* _Set task_
State only the number of lines in the records below that contain the string "grace".

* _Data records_
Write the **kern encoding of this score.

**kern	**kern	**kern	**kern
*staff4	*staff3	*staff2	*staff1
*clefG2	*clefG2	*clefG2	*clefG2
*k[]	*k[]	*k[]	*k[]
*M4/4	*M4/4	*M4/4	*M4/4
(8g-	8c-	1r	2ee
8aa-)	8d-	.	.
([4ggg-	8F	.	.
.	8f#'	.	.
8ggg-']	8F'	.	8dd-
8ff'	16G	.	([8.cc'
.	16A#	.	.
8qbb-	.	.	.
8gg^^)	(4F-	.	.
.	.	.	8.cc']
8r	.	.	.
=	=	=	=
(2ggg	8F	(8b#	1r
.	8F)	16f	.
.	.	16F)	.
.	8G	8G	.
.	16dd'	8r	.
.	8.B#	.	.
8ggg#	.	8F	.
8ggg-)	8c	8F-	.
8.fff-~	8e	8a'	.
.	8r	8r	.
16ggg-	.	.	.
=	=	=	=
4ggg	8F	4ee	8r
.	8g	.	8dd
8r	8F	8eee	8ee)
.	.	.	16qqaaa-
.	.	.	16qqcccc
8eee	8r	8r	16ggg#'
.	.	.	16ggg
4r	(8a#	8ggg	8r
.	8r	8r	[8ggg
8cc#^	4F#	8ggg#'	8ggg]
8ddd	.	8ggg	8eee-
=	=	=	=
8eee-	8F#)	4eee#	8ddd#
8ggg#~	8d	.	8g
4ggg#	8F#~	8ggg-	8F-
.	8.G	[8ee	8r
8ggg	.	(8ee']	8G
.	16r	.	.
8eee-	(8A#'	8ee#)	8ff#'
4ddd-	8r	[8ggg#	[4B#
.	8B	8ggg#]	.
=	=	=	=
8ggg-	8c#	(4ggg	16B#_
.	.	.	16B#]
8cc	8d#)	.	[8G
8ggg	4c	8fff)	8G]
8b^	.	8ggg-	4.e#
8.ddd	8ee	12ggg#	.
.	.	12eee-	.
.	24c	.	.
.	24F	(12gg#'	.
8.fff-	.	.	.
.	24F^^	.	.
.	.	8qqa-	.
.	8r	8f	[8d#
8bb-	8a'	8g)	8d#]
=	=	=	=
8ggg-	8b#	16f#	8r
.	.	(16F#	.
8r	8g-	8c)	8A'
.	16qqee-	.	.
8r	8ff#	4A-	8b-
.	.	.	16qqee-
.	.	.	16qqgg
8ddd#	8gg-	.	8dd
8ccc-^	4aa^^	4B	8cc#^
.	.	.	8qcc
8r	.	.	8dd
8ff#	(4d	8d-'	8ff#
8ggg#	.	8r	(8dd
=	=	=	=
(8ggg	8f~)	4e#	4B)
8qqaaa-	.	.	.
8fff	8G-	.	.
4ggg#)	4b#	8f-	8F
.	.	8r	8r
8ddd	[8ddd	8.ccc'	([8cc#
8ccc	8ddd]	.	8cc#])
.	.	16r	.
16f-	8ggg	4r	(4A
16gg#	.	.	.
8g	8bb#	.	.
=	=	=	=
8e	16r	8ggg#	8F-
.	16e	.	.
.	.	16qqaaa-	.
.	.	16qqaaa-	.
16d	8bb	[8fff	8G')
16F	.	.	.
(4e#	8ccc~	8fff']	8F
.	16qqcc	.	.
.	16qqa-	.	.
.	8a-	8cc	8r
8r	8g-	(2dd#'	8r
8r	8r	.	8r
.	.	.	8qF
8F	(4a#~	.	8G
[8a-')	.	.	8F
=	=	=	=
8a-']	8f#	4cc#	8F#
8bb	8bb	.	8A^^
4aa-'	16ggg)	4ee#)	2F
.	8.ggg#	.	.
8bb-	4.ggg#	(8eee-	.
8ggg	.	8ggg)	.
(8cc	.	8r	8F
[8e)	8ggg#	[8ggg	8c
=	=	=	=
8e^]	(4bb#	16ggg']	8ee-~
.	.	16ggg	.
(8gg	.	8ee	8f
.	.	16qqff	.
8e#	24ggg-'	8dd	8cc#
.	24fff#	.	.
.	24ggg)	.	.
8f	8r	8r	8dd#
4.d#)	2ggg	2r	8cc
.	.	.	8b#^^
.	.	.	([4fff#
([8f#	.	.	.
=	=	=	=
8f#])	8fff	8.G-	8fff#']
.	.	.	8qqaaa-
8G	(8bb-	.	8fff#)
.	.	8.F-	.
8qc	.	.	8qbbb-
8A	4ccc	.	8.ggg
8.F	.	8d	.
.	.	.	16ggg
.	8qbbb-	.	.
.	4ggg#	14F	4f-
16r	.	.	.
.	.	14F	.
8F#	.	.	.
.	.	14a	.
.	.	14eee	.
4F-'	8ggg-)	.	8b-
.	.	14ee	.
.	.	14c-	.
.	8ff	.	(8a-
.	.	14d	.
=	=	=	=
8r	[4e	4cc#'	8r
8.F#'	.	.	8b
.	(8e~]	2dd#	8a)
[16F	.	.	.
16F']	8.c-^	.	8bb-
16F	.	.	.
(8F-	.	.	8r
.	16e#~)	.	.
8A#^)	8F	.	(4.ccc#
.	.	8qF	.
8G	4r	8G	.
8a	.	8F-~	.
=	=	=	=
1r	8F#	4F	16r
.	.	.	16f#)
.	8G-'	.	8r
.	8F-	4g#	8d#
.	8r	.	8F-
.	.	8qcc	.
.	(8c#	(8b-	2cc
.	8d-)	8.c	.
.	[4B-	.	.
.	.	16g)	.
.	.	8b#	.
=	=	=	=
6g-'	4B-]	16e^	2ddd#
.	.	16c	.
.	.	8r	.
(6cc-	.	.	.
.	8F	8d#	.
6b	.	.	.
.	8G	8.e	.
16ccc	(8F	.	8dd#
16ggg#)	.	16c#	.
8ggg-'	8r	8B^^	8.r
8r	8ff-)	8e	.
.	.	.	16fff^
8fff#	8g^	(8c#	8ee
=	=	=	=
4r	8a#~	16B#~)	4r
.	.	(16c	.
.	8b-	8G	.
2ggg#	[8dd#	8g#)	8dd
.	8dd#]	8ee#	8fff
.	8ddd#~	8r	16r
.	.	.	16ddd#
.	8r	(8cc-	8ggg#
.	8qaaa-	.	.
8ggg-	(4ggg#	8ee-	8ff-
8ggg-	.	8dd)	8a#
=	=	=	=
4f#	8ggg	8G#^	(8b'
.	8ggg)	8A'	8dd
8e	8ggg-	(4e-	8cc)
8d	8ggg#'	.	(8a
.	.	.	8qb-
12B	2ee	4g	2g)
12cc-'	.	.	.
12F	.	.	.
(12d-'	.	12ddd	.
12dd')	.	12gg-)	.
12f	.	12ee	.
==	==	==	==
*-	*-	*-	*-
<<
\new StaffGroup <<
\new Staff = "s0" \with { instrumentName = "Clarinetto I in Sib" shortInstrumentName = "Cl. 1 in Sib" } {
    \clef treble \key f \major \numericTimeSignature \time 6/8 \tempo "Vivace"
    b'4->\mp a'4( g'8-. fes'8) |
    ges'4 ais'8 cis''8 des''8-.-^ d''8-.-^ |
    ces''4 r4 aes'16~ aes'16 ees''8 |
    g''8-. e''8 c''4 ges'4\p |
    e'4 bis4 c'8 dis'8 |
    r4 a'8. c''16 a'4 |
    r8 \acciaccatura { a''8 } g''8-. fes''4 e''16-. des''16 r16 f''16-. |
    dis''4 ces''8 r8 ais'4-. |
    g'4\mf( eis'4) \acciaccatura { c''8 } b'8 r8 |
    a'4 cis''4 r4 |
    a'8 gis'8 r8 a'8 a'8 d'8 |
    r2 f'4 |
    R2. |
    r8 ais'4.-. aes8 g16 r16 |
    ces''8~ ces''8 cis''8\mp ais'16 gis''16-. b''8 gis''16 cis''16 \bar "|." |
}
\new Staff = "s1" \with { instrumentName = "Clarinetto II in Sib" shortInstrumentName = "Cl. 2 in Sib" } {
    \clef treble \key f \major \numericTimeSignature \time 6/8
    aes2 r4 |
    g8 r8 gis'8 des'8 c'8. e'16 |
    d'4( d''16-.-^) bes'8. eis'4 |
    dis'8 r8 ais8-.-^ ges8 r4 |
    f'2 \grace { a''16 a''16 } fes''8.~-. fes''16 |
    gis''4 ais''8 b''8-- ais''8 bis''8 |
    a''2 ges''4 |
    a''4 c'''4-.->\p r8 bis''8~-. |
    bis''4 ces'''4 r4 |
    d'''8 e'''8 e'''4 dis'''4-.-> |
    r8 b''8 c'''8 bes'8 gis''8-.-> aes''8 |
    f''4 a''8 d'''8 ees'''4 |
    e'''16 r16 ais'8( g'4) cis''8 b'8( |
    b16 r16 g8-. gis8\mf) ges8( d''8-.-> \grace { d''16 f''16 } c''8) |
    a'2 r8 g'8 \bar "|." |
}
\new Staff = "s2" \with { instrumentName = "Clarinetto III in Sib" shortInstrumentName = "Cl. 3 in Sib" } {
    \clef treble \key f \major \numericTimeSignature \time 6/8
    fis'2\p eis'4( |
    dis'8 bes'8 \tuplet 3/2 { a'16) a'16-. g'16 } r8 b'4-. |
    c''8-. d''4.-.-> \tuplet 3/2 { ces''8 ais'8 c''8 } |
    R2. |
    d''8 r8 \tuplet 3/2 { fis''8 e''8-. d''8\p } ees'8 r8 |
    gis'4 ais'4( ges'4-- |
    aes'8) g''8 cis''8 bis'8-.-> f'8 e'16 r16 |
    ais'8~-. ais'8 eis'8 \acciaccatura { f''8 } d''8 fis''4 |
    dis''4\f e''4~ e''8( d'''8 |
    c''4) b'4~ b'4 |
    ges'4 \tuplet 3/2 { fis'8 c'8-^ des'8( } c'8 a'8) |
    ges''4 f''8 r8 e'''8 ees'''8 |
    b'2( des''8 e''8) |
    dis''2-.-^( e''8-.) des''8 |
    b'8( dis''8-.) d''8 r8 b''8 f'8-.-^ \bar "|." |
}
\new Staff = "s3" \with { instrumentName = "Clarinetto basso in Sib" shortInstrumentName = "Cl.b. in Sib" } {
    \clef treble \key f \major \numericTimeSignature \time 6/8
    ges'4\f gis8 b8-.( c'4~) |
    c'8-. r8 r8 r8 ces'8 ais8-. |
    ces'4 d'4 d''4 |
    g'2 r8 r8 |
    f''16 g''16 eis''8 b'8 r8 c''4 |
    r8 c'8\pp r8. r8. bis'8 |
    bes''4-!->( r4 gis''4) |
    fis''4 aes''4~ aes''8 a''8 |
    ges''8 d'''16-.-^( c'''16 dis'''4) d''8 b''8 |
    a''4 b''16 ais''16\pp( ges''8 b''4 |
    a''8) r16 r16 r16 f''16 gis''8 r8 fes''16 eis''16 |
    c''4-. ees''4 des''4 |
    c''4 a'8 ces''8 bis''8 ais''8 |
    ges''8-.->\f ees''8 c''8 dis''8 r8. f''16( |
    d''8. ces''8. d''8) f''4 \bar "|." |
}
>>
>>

* _Result of the exercise_
2